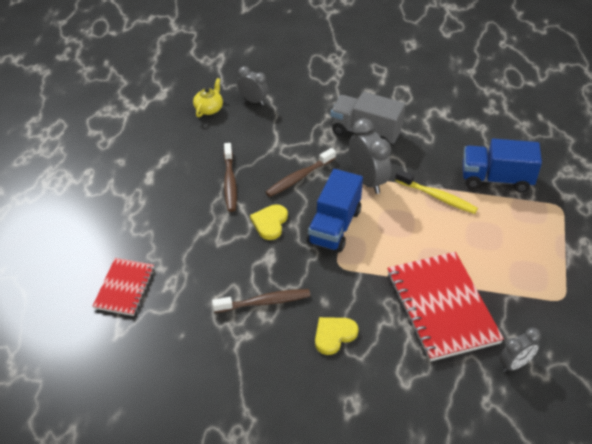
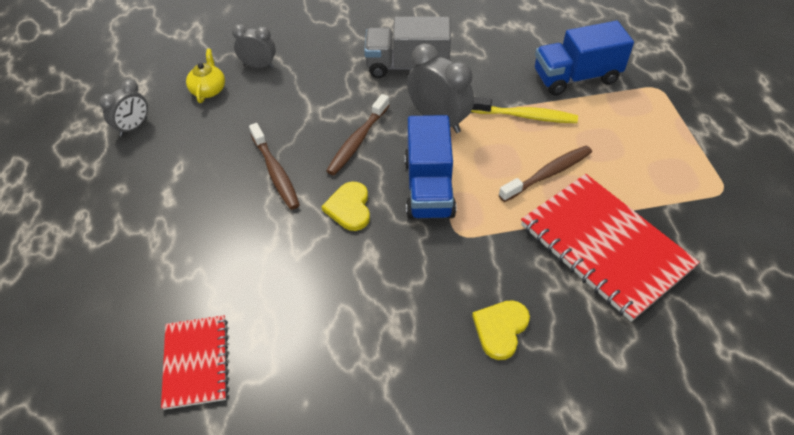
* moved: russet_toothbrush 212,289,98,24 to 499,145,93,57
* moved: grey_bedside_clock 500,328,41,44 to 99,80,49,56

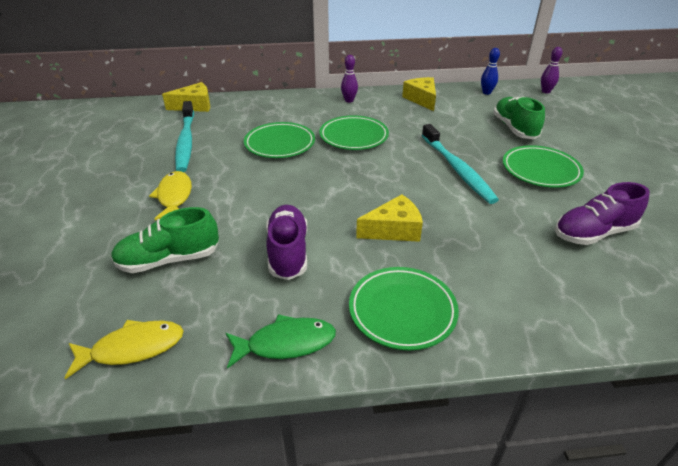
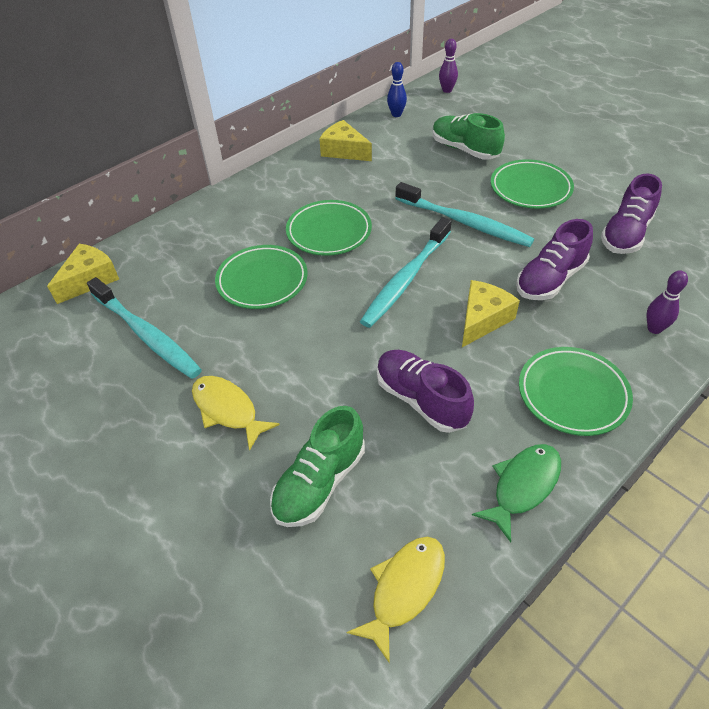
* moved: royal_purple_skittle 341,55,17,48 to 647,270,41,64
* added: teal_toothbrush 360,217,92,111
* added: royal_purple_lace-up_shoe 516,219,77,81

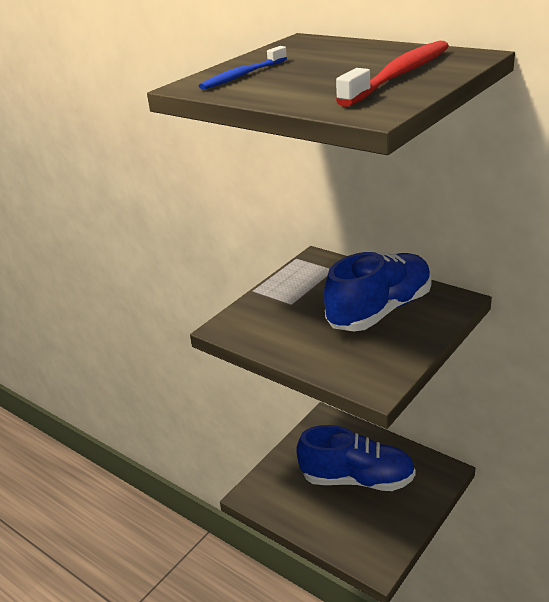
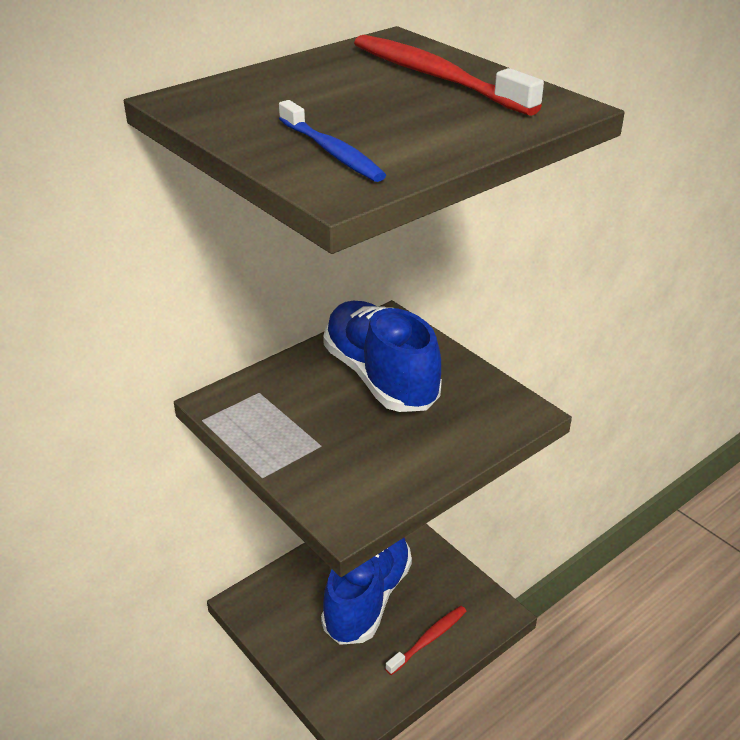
* added: red_toothbrush 385,606,82,69

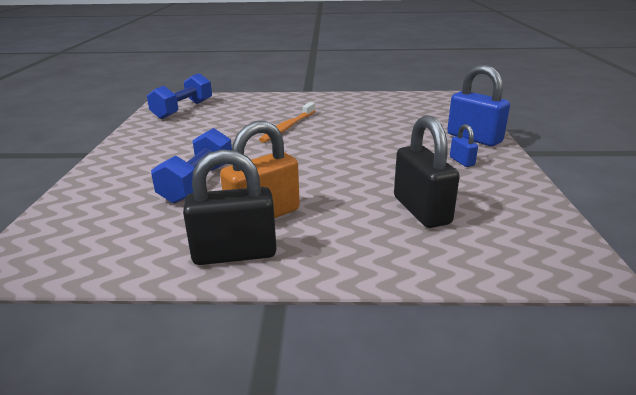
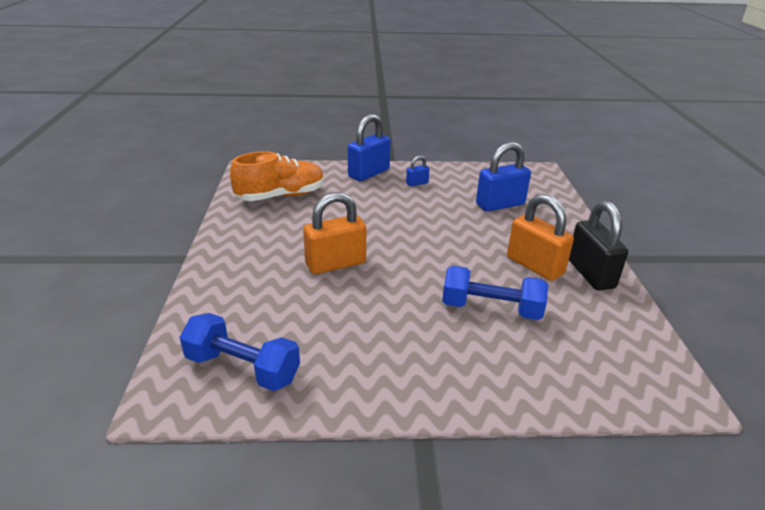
* replaced: orange-coloured_toothbrush 259,102,56,41 to orange-coloured_lock 303,192,63,82
* recoloured: ebony_lock 394,115,66,113 to blue_lock 476,142,55,70
* added: orange-coloured_lace-up_shoe 230,151,94,50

* [EXERCISE OBJECTIVE]: Return the material exactly as given, apart from the pictures.

* [ANSWER]:
* moved: russet_toothbrush 212,289,98,24 to 499,145,93,57
* moved: grey_bedside_clock 500,328,41,44 to 99,80,49,56

* moved: royal_purple_skittle 341,55,17,48 to 647,270,41,64
* added: teal_toothbrush 360,217,92,111
* added: royal_purple_lace-up_shoe 516,219,77,81

* added: red_toothbrush 385,606,82,69

* replaced: orange-coloured_toothbrush 259,102,56,41 to orange-coloured_lock 303,192,63,82
* recoloured: ebony_lock 394,115,66,113 to blue_lock 476,142,55,70
* added: orange-coloured_lace-up_shoe 230,151,94,50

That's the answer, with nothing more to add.